Skipping the images, transcribe each record below as it is.

++++

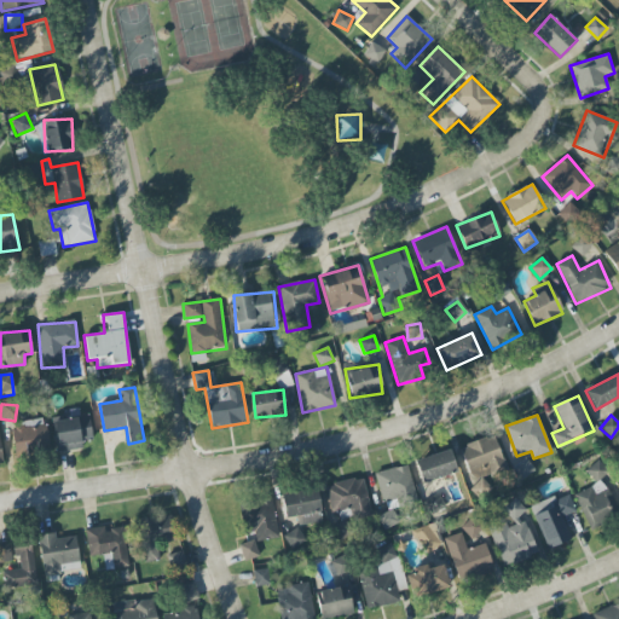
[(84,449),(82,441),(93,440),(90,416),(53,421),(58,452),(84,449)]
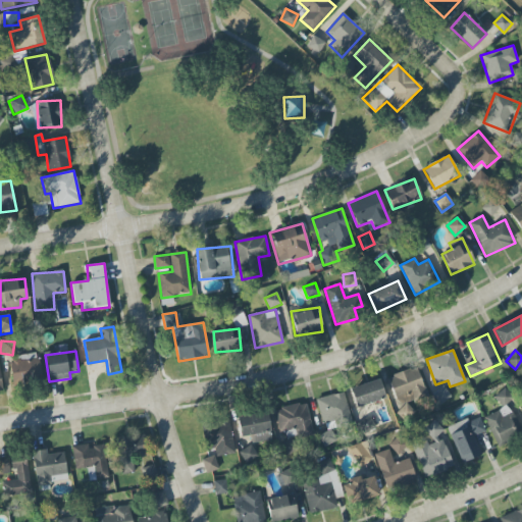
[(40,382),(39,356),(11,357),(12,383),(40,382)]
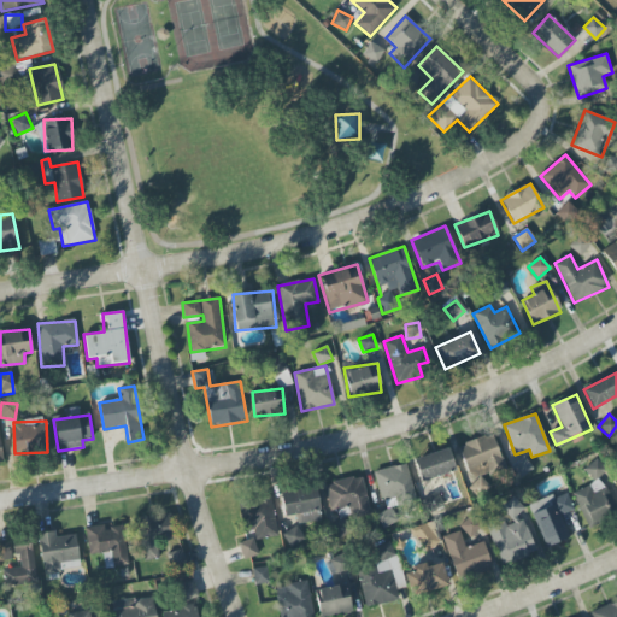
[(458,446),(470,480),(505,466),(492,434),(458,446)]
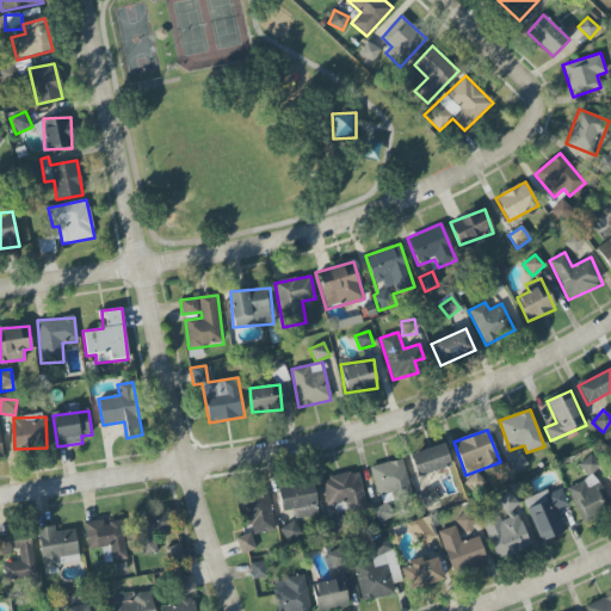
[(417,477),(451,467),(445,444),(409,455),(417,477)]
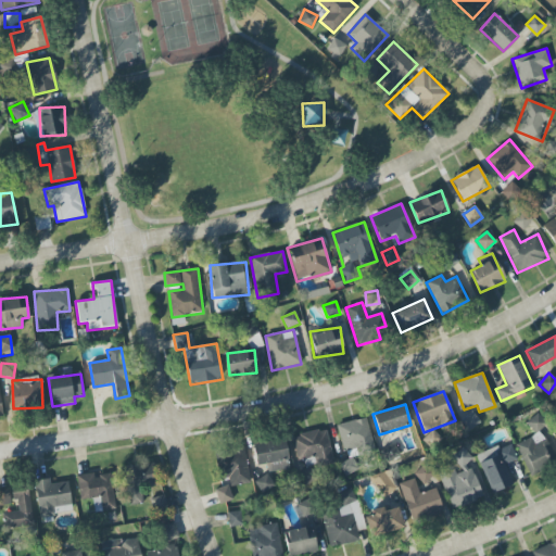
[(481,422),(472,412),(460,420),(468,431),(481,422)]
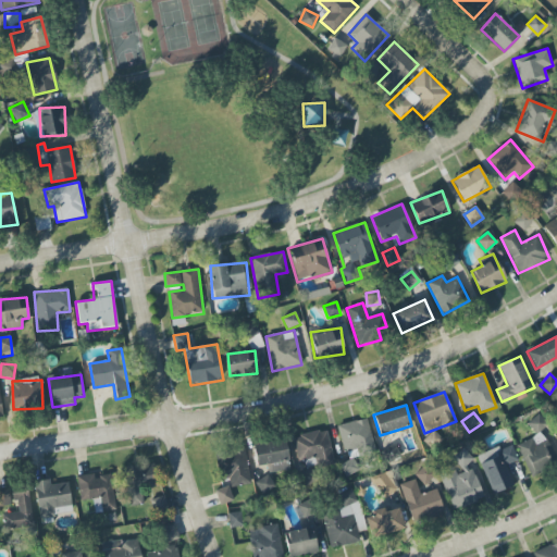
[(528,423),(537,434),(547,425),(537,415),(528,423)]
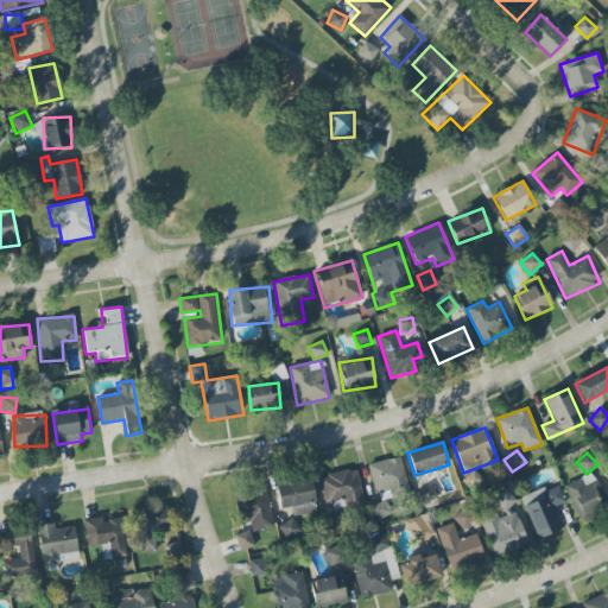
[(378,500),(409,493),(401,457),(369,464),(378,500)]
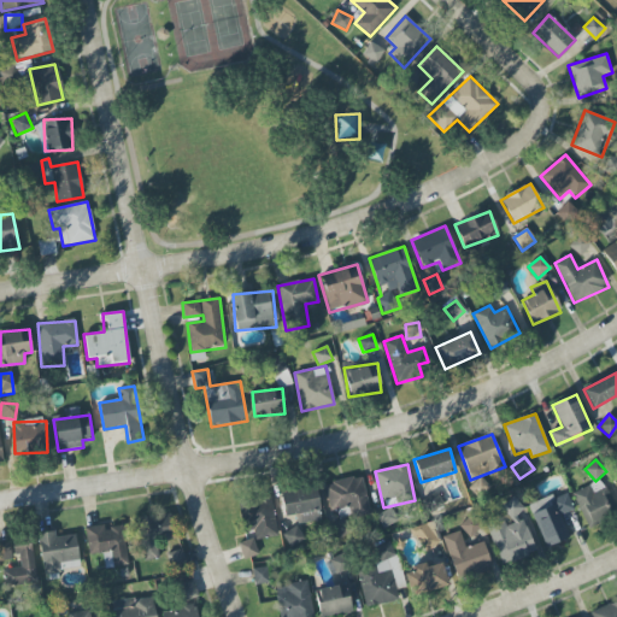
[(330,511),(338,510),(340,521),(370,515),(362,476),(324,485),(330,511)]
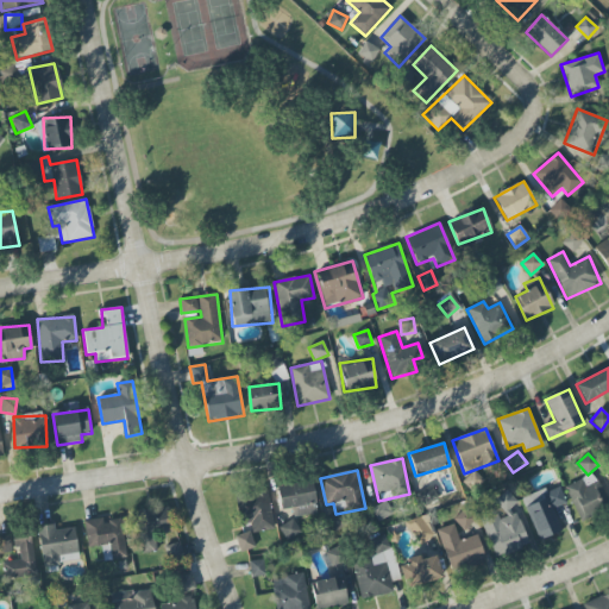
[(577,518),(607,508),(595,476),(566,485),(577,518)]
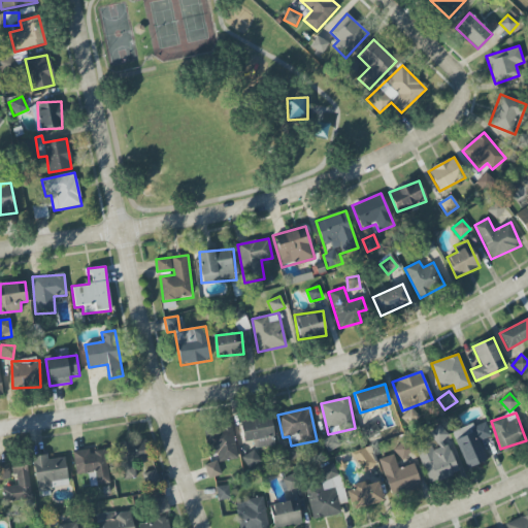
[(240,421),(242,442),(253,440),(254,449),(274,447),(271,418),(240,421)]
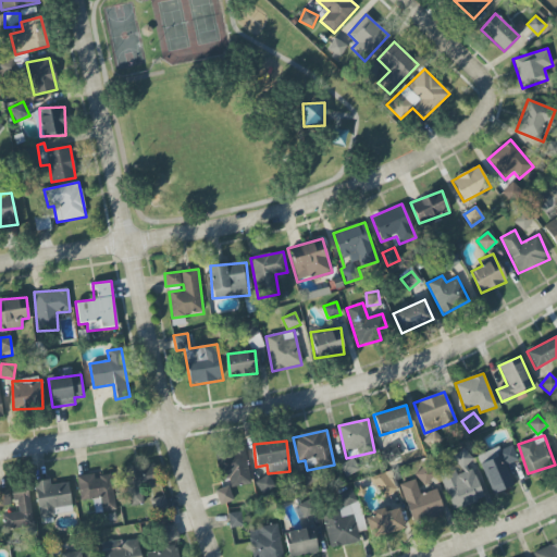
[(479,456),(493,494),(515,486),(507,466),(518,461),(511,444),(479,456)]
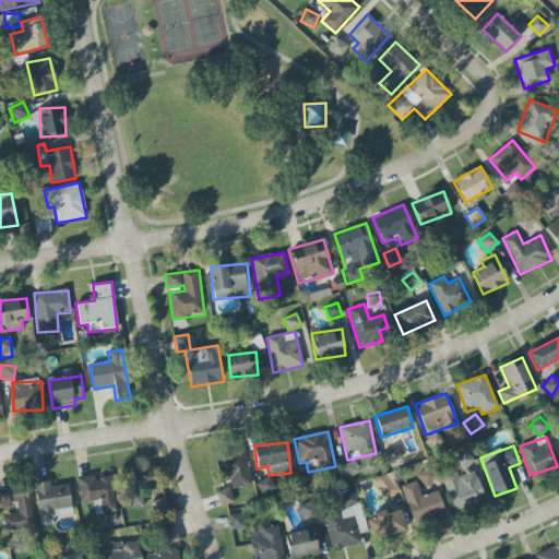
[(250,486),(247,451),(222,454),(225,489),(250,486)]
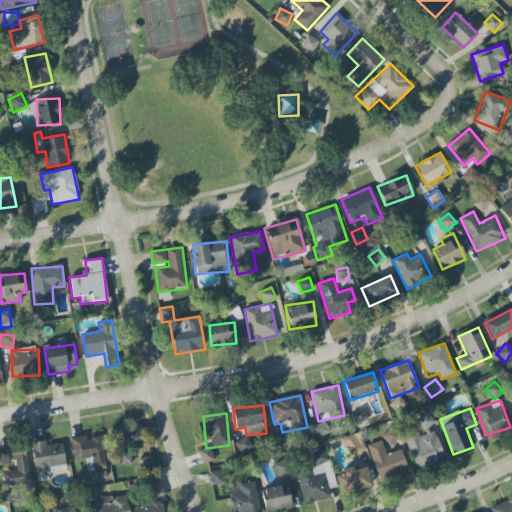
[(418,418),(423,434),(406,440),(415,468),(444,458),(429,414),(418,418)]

++++

■ **Result**:
[(84,449),(82,441),(93,440),(90,416),(53,421),(58,452),(84,449)]
[(40,382),(39,356),(11,357),(12,383),(40,382)]
[(458,446),(470,480),(505,466),(492,434),(458,446)]
[(417,477),(451,467),(445,444),(409,455),(417,477)]
[(481,422),(472,412),(460,420),(468,431),(481,422)]
[(528,423),(537,434),(547,425),(537,415),(528,423)]
[(378,500),(409,493),(401,457),(369,464),(378,500)]
[(330,511),(338,510),(340,521),(370,515),(362,476),(324,485),(330,511)]
[(577,518),(607,508),(595,476),(566,485),(577,518)]
[(240,421),(242,442),(253,440),(254,449),(274,447),(271,418),(240,421)]
[(479,456),(493,494),(515,486),(507,466),(518,461),(511,444),(479,456)]
[(250,486),(247,451),(222,454),(225,489),(250,486)]
[(418,418),(423,434),(406,440),(415,468),(444,458),(429,414),(418,418)]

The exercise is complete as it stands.